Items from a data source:
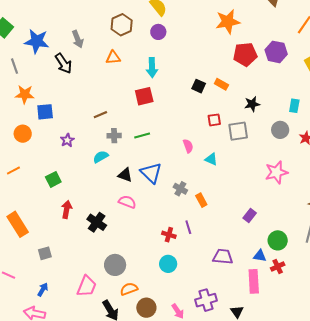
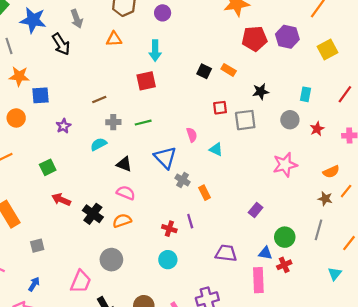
blue triangle: (151, 173) -> (165, 158), moved
red arrow: (67, 210) -> (61, 200), turned -78
orange semicircle: (129, 289) -> (122, 221), moved

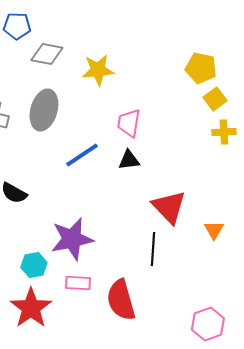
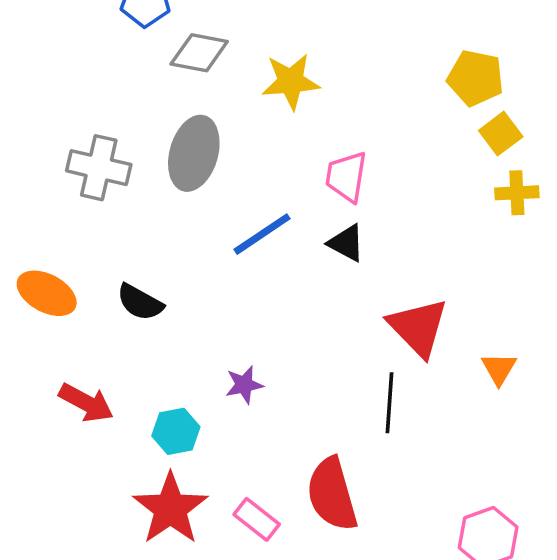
black triangle: (129, 160) -> (346, 243), turned 35
purple star: (72, 239) -> (244, 385), size x0.5
pink rectangle: (78, 283) -> (257, 519), moved, turned 35

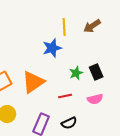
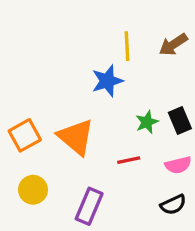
orange triangle: (33, 82) -> (76, 137), turned -45
black semicircle: (69, 123) -> (173, 205), moved

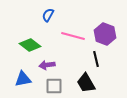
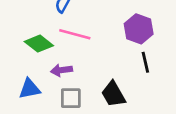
pink line: (73, 36) -> (75, 34), moved
black line: (96, 59) -> (145, 62), moved

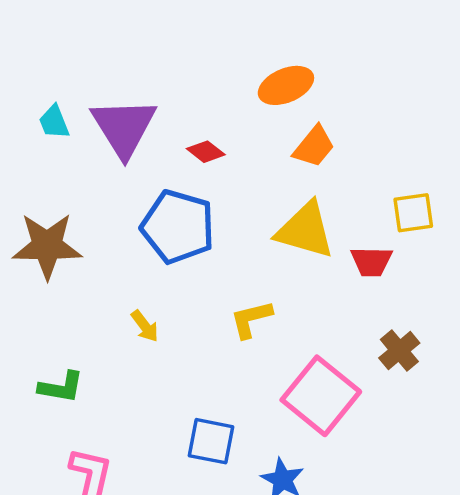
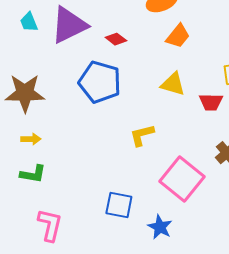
purple triangle: (124, 127) -> (69, 25), turned 36
yellow triangle: (305, 230) -> (173, 84), size x0.7
yellow arrow: (145, 326) -> (31, 139), moved, turned -54

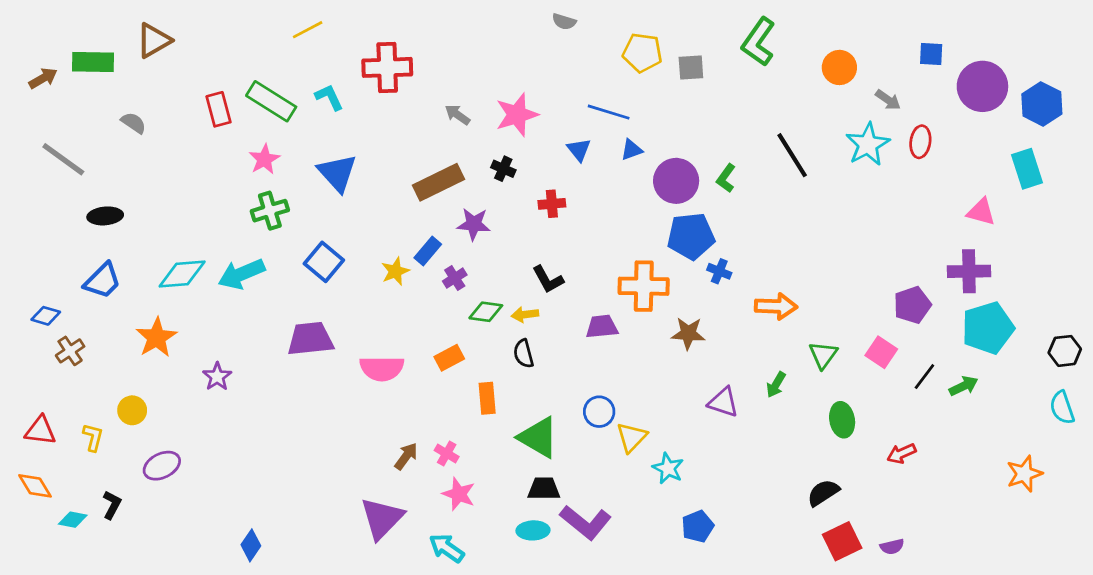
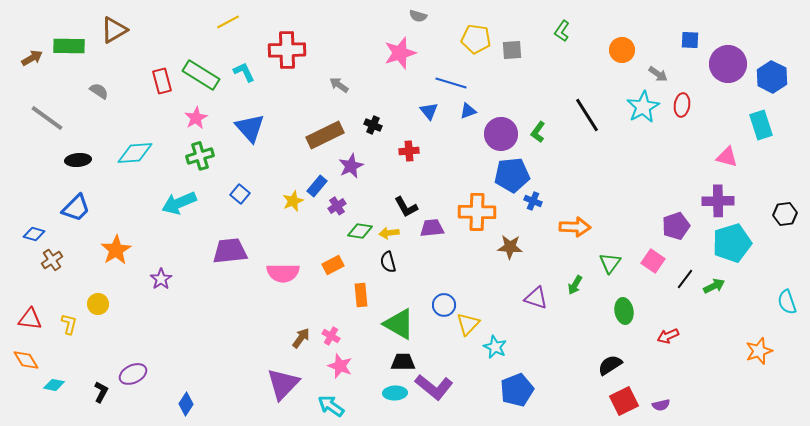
green L-shape: (758, 42) -> (562, 31), size x0.6
pink star: (517, 115) -> (400, 53), moved
purple star: (474, 224) -> (351, 166), turned -30
blue square: (324, 262) -> (240, 194), size x0.7
cyan diamond: (182, 274) -> (135, 153), moved
purple trapezoid: (602, 327) -> (432, 228), moved
black hexagon: (1065, 351) -> (785, 214), moved
purple ellipse: (162, 466) -> (133, 374), moved
black L-shape: (112, 505) -> (101, 392), moved
blue pentagon: (698, 526) -> (517, 390), size x1.4

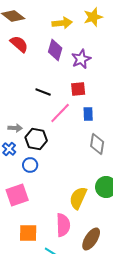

EXERCISE:
Write out, word for word, the line containing "green L-shape: (758, 42)" and each line after it to the end of the data, and nothing more. Drop the pictures.

ANSWER TO THIS TASK:
green L-shape: (758, 42) -> (562, 31), size x0.6
pink star: (517, 115) -> (400, 53), moved
purple star: (474, 224) -> (351, 166), turned -30
blue square: (324, 262) -> (240, 194), size x0.7
cyan diamond: (182, 274) -> (135, 153), moved
purple trapezoid: (602, 327) -> (432, 228), moved
black hexagon: (1065, 351) -> (785, 214), moved
purple ellipse: (162, 466) -> (133, 374), moved
black L-shape: (112, 505) -> (101, 392), moved
blue pentagon: (698, 526) -> (517, 390), size x1.4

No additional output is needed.